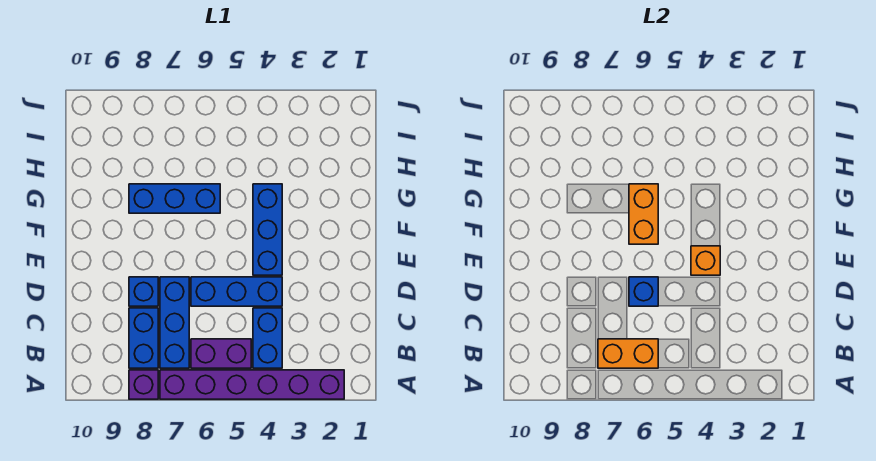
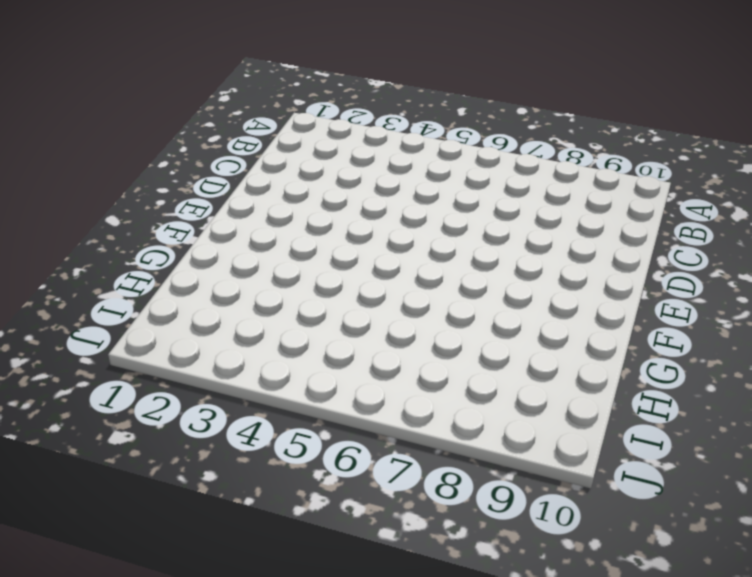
none -> purple brick A2:A7 level 1
none -> purple brick A8 level 1
none -> blue brick B4:C4 level 1

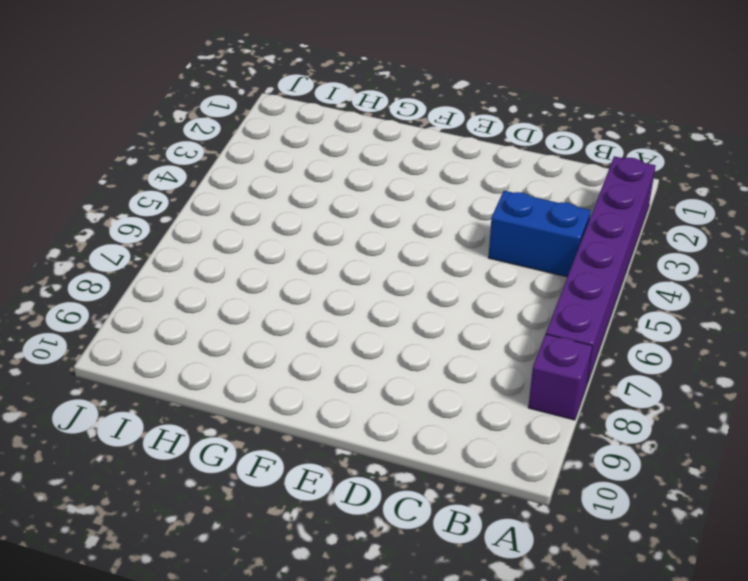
none -> purple brick B5:B6 level 1
none -> blue brick B7:D7 level 1
none -> blue brick B8:C8 level 1

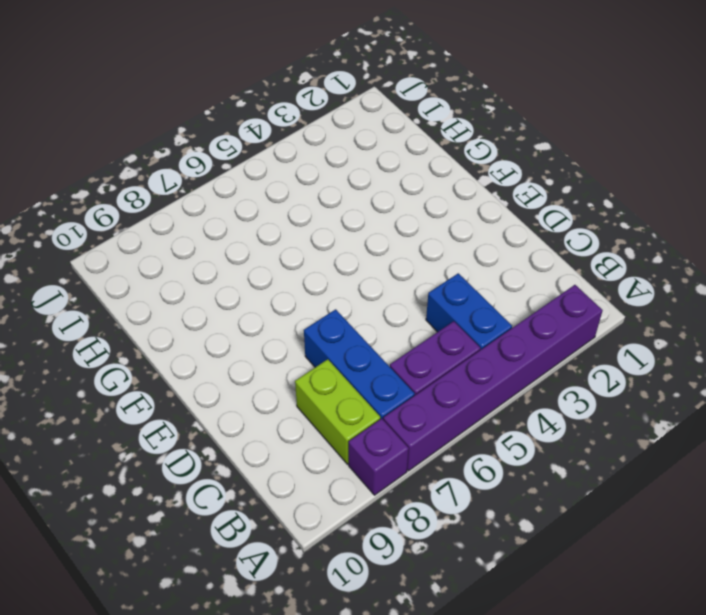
lime brick B8:C8 level 1 -> blue brick B8:C8 level 1
none -> blue brick D4:D6 level 1
none -> blue brick D8 level 1
none -> blue brick E4:G4 level 1

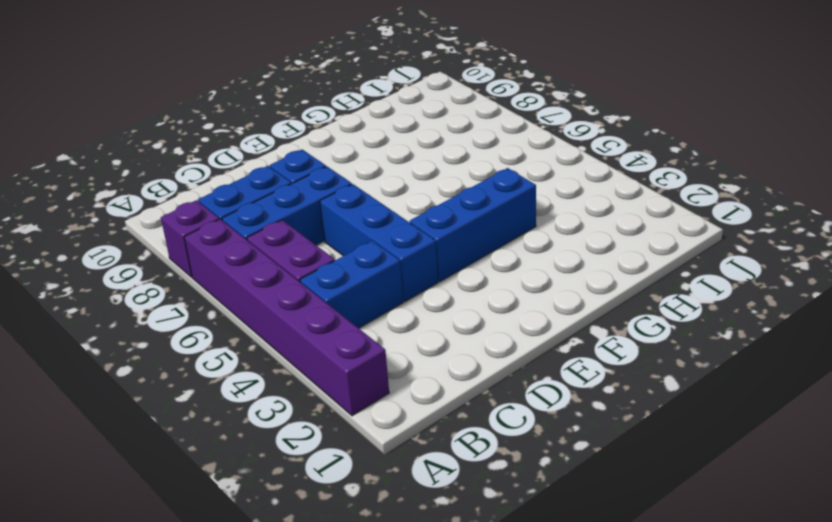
none -> blue brick G6:G8 level 1
none -> orange brick B6:B7 level 2
none -> blue brick D6 level 2

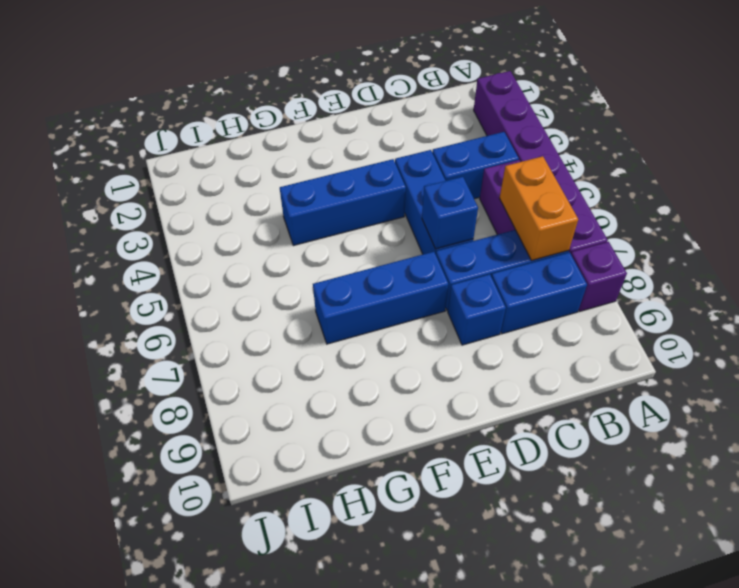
blue brick E7:G7 level 1 -> blue brick G6:G8 level 1
none -> orange brick E4 level 2
none -> orange brick F6:G6 level 2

○ ○ ○

Each line that holds the word "blue" should be extracted from the records.

◆ **Your solution**
none -> blue brick B4:C4 level 1
none -> blue brick B7:D7 level 1
none -> blue brick B8:C8 level 1
lime brick B8:C8 level 1 -> blue brick B8:C8 level 1
none -> blue brick D4:D6 level 1
none -> blue brick D8 level 1
none -> blue brick E4:G4 level 1
none -> blue brick G6:G8 level 1
none -> blue brick D6 level 2
blue brick E7:G7 level 1 -> blue brick G6:G8 level 1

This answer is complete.